[Exercise] Your task is to count the lines of the records that contain "camera". Answer with the number and nothing else.

··· Material for this task ···

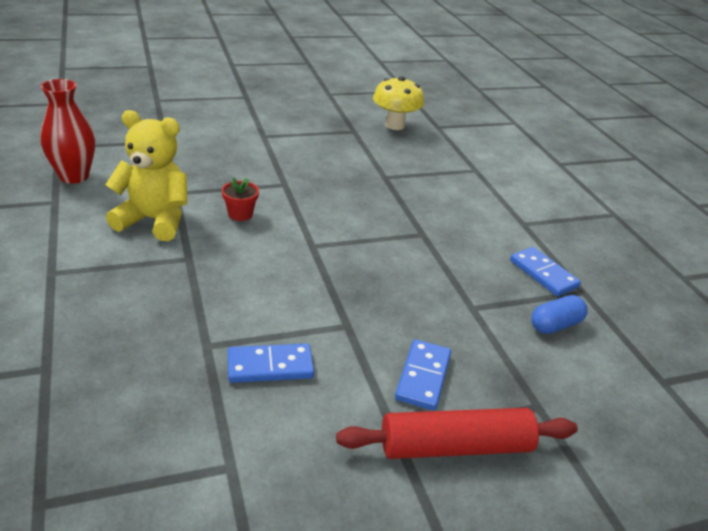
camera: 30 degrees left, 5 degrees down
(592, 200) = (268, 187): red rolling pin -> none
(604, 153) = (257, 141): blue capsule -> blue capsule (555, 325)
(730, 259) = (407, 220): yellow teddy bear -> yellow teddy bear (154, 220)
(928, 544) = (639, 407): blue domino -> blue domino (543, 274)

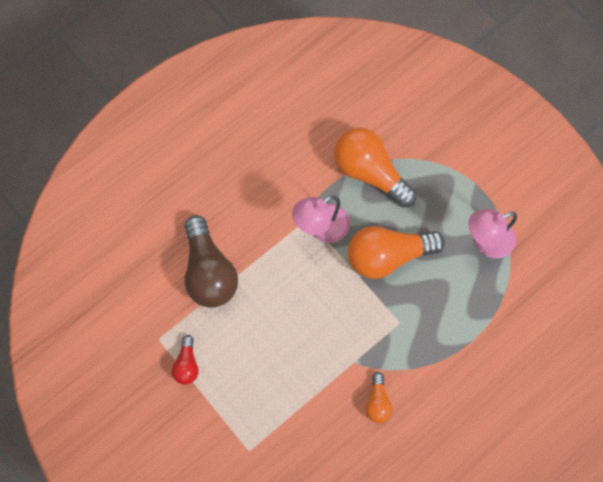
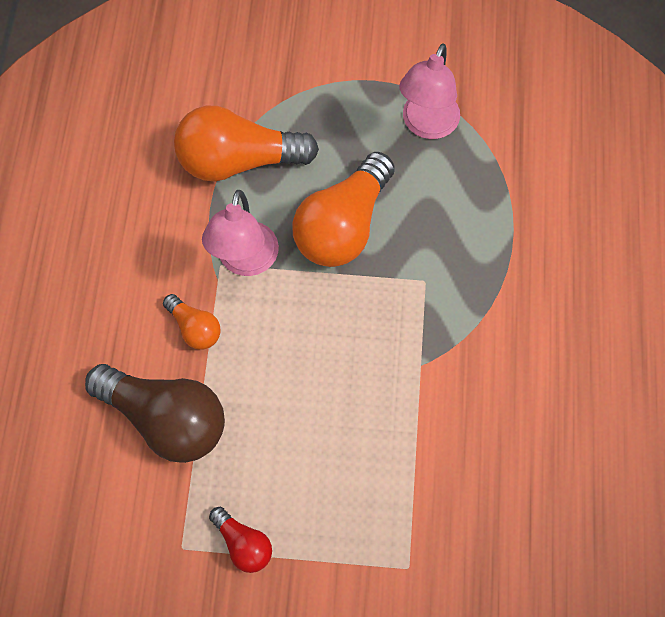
camera: 45 degrees left, 5 degrees down
(377, 402) = (487, 381): orange light bulb -> orange light bulb (195, 328)

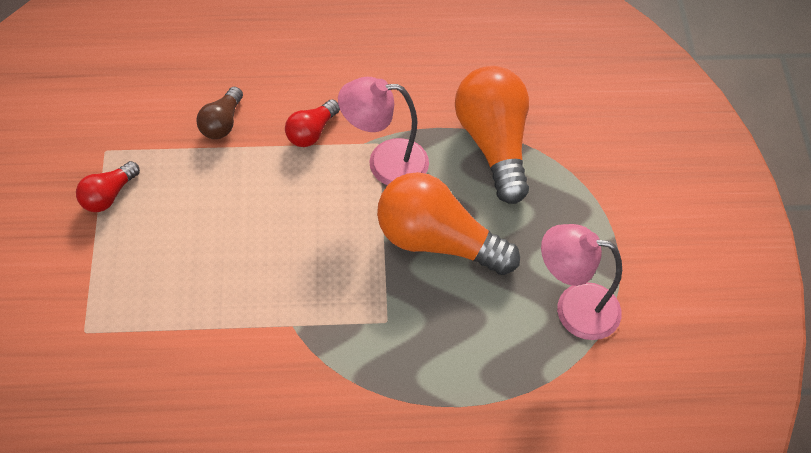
camera: 80 degrees right, 10 degrees down
(166, 419) = (222, 123): brown light bulb -> brown light bulb, size x0.50
(195, 328) = (311, 132): orange light bulb -> red light bulb

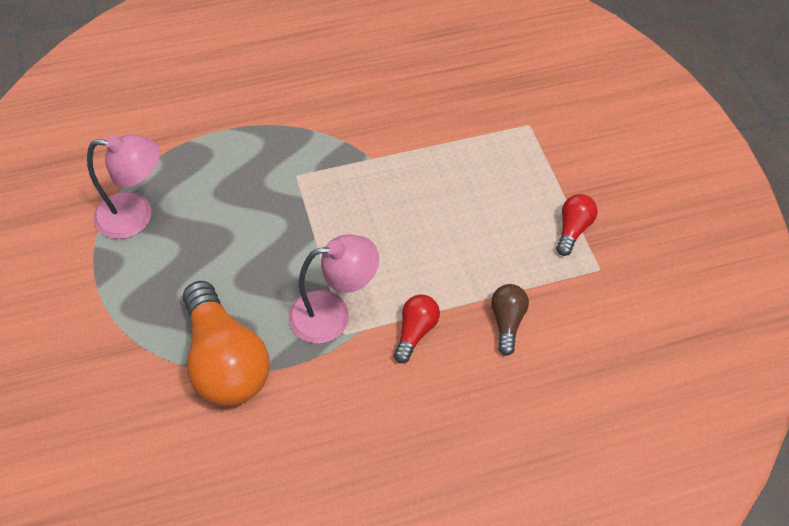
camera: 165 degrees right, 0 degrees up
(437, 241) = (266, 249): orange light bulb -> none

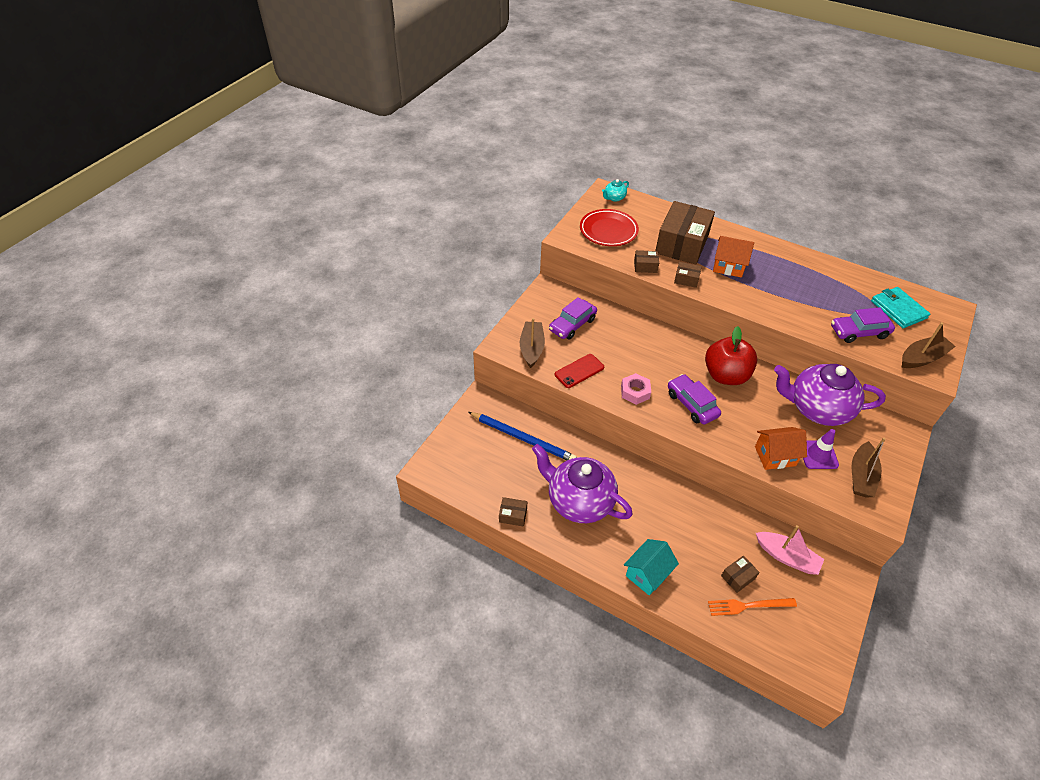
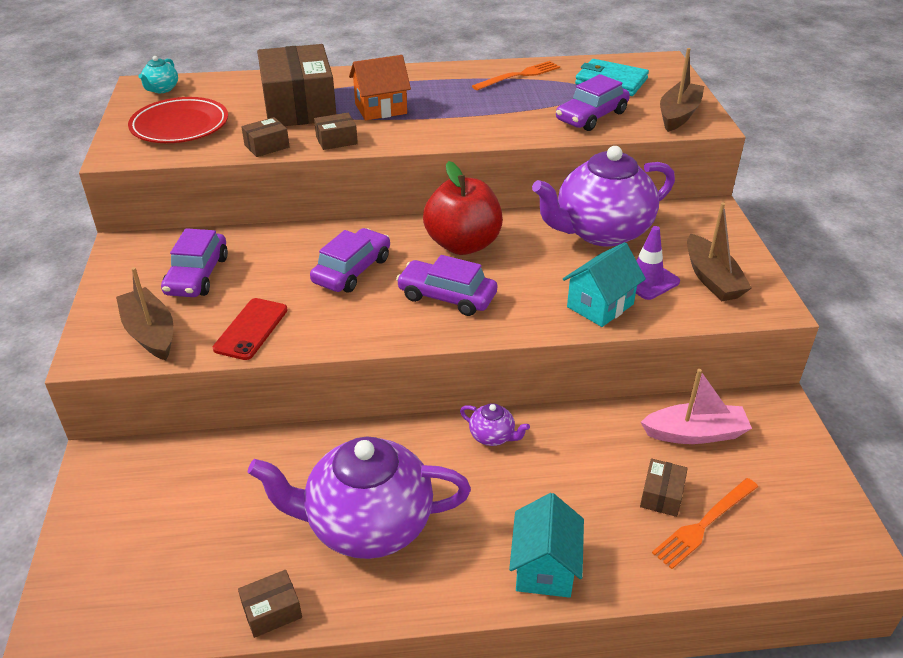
camera: 35 degrees left, 10 degrees down
(523, 438) = (212, 483): blue pencil -> none
(635, 392) = (356, 318): pink nut -> none
(652, 361) = (352, 270): none -> purple car
(672, 493) = (492, 436): none -> purple teapot
(775, 456) = (600, 305): orange house -> turquoise house
(837, 277) = (519, 76): none -> orange fork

···

[Task solution] 5